## Work instruction:
Lines with the string "pink" in the data below: report how many there are, and write nothing but the number.
'''
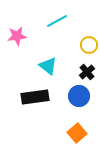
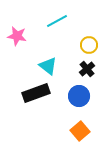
pink star: rotated 18 degrees clockwise
black cross: moved 3 px up
black rectangle: moved 1 px right, 4 px up; rotated 12 degrees counterclockwise
orange square: moved 3 px right, 2 px up
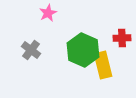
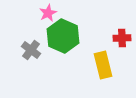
green hexagon: moved 20 px left, 14 px up
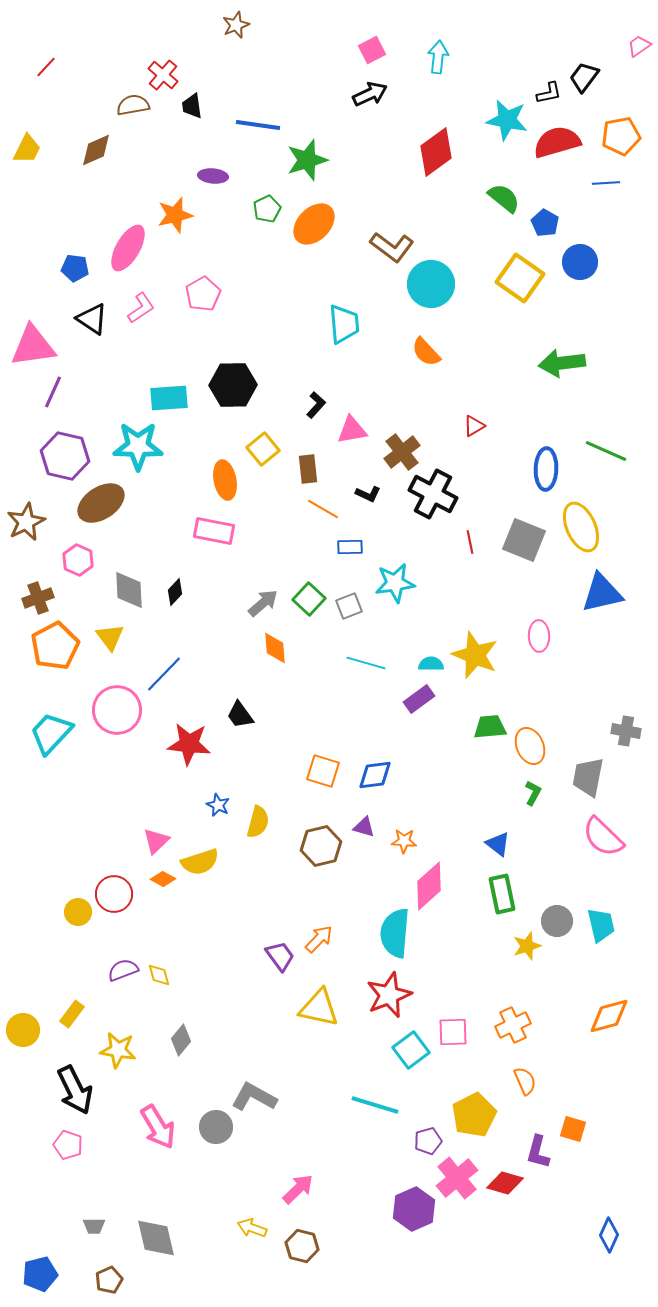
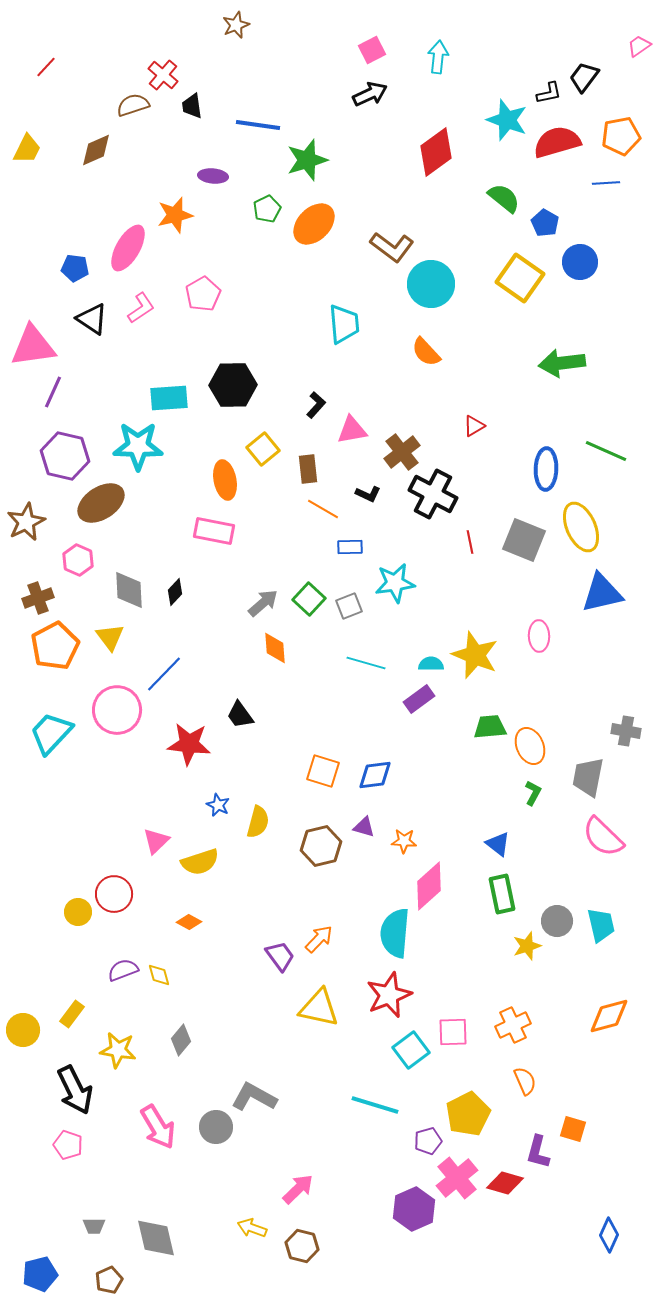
brown semicircle at (133, 105): rotated 8 degrees counterclockwise
cyan star at (507, 120): rotated 9 degrees clockwise
orange diamond at (163, 879): moved 26 px right, 43 px down
yellow pentagon at (474, 1115): moved 6 px left, 1 px up
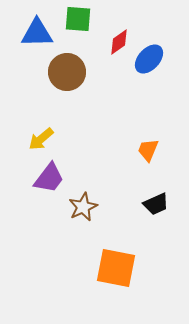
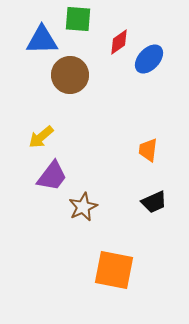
blue triangle: moved 5 px right, 7 px down
brown circle: moved 3 px right, 3 px down
yellow arrow: moved 2 px up
orange trapezoid: rotated 15 degrees counterclockwise
purple trapezoid: moved 3 px right, 2 px up
black trapezoid: moved 2 px left, 2 px up
orange square: moved 2 px left, 2 px down
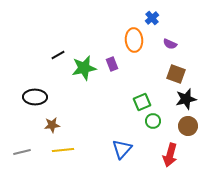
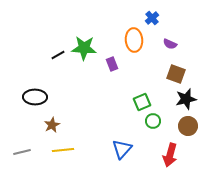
green star: moved 20 px up; rotated 15 degrees clockwise
brown star: rotated 21 degrees counterclockwise
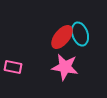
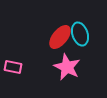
red ellipse: moved 2 px left
pink star: moved 2 px right; rotated 16 degrees clockwise
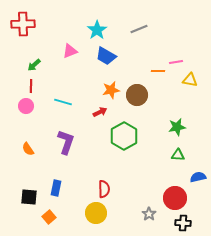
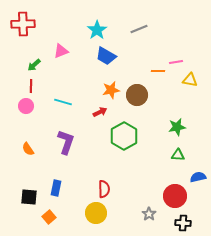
pink triangle: moved 9 px left
red circle: moved 2 px up
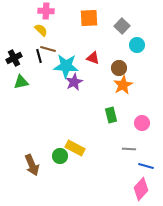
'''
## Response for this exercise:
3